TASK TO COMPLETE →
Only the pictures are to be omitted; every entry beneath should otherwise be duplicated exactly.

[Scene image comparisons]

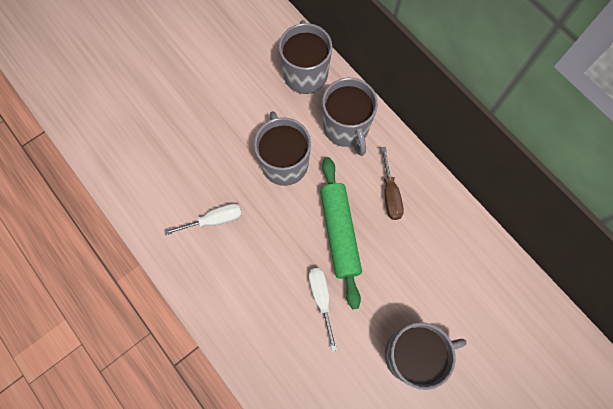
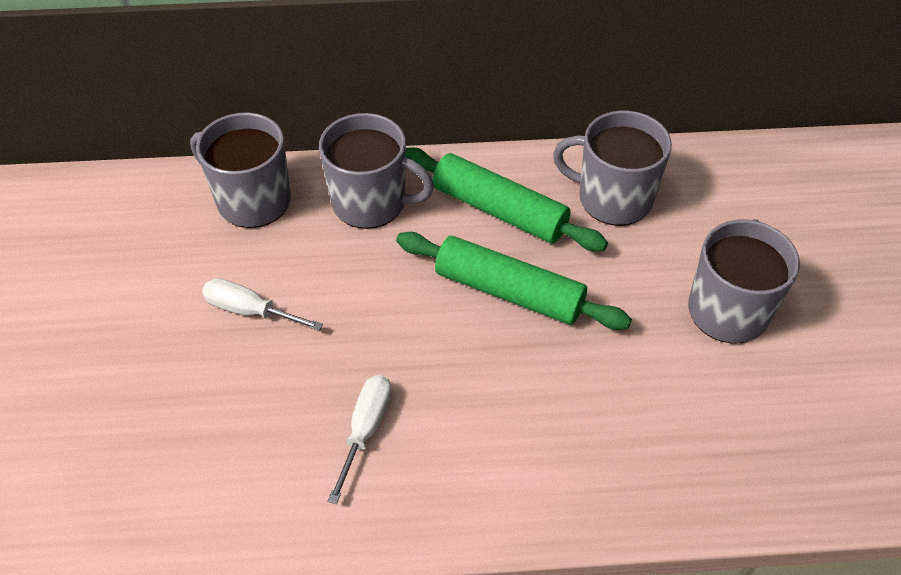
camera: 55 degrees left, 20 degrees down
(284, 162) = (356, 295): grey mug -> grey mug (612, 198)
(321, 299) = (585, 364): white screwdriver -> white screwdriver (250, 311)
(390, 194) = (499, 210): brown screwdriver -> green rolling pin

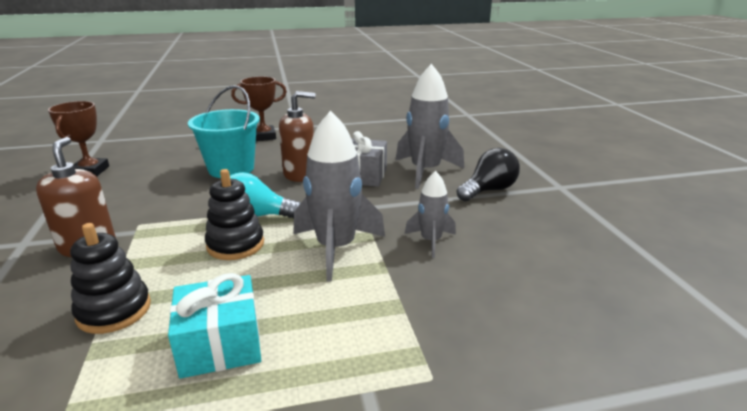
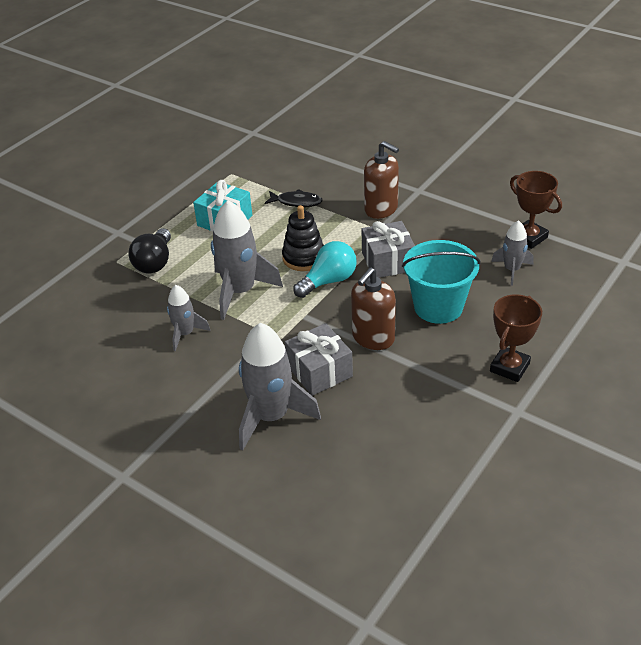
camera: 140 degrees right, 15 degrees up
(114, 310) = (296, 202): black stacking toy -> black fish
(149, 163) = (512, 270): none -> grey rocket
(191, 206) = (387, 261): none -> grey gift
(488, 190) = (187, 423): black light bulb -> black light bulb (154, 262)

REPLY TO THE EXERCISE →
camera: 55 degrees left, 20 degrees down
(284, 162) = (356, 295): grey mug -> grey mug (612, 198)
(321, 299) = (585, 364): white screwdriver -> white screwdriver (250, 311)
(390, 194) = (499, 210): brown screwdriver -> green rolling pin

camera: 140 degrees right, 15 degrees up
(114, 310) = (296, 202): black stacking toy -> black fish
(149, 163) = (512, 270): none -> grey rocket
(191, 206) = (387, 261): none -> grey gift
(488, 190) = (187, 423): black light bulb -> black light bulb (154, 262)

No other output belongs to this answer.